Required action:
In the listing that follows, count each line containing the string "camera" and report only the count.

Data for processing:
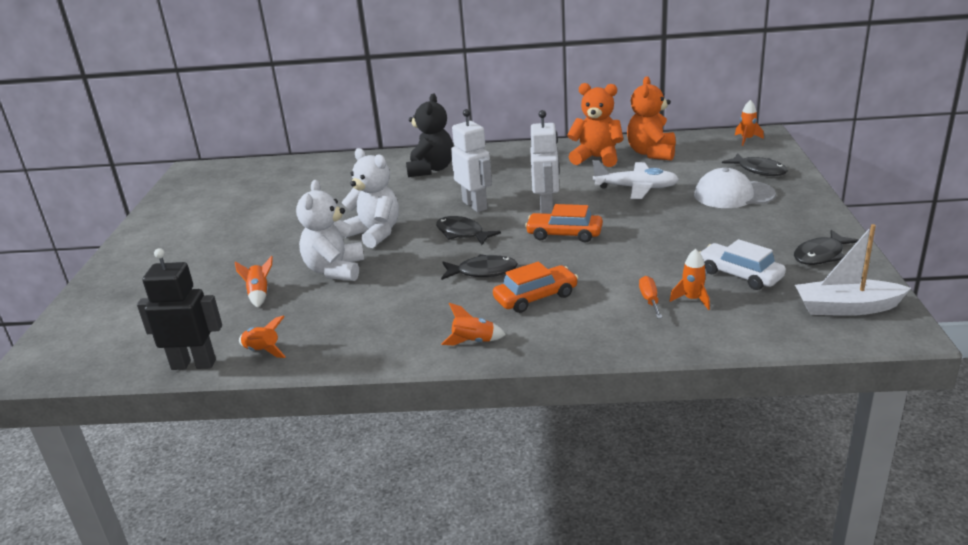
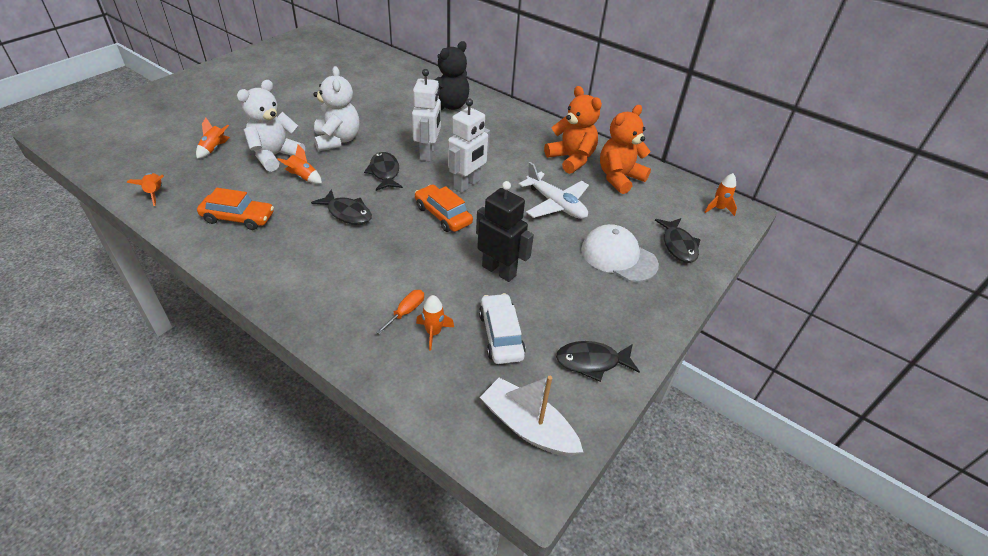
camera: 30 degrees right, 15 degrees up
(194, 364) = (115, 179): black robot -> black robot (499, 270)
(473, 342) = (257, 267): orange rocket -> orange rocket (303, 177)
(536, 297) = (344, 257): orange car -> orange car (238, 218)

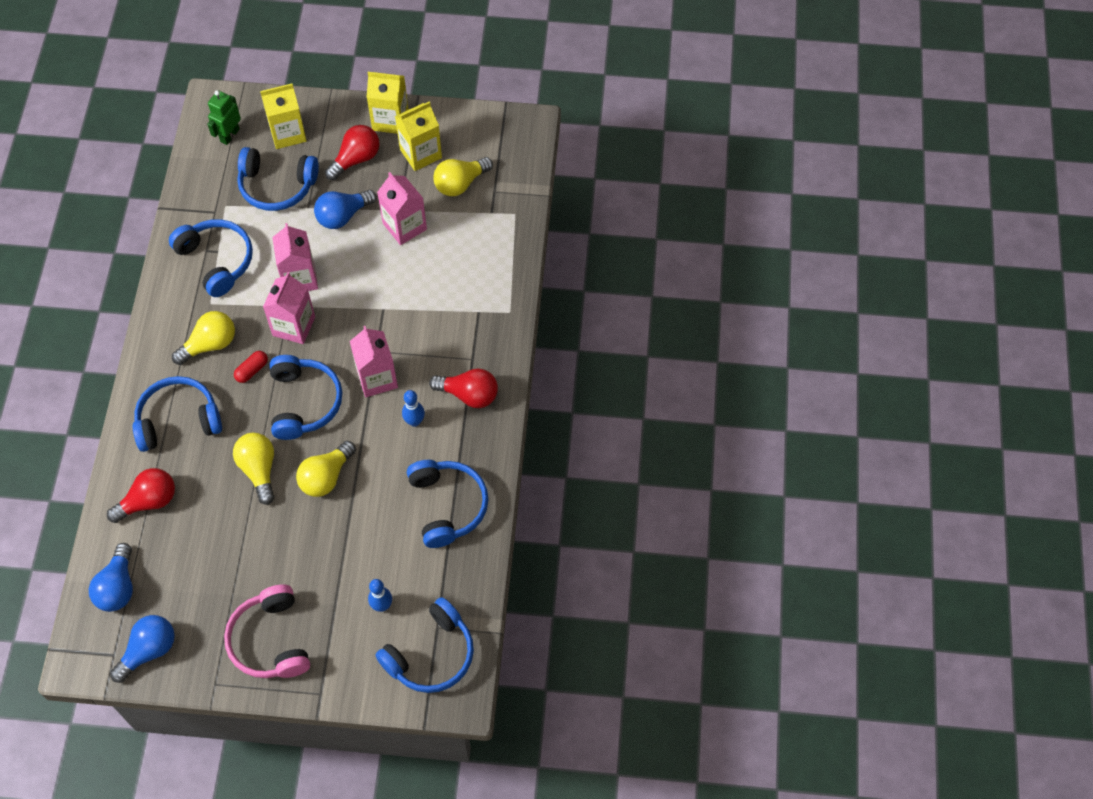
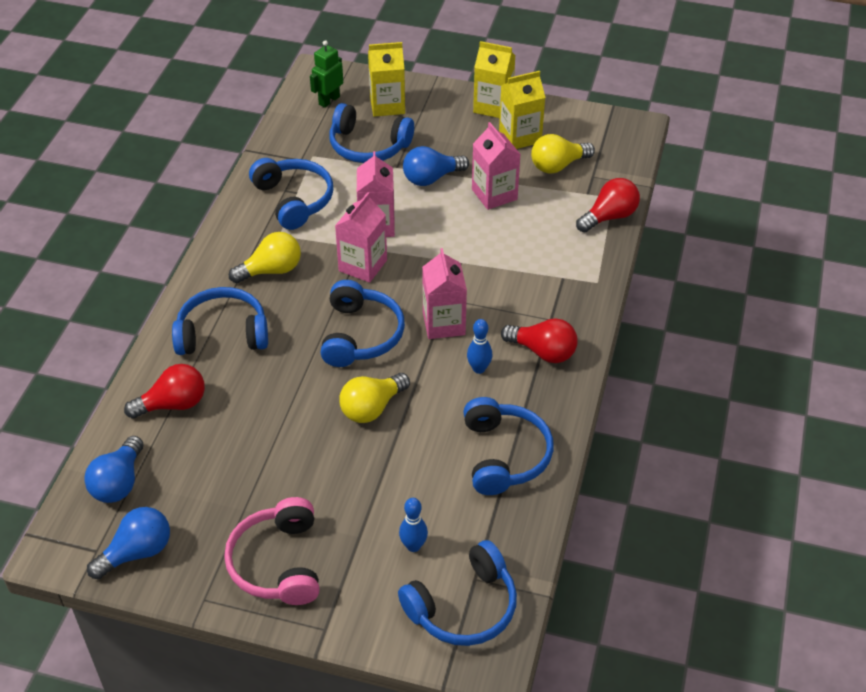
camera: 10 degrees right, 15 degrees down
(252, 370) = (310, 299): red capsule -> none
(259, 470) = (299, 391): yellow light bulb -> none
(356, 159) = (453, 133): red light bulb -> red light bulb (609, 217)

Finished task:
2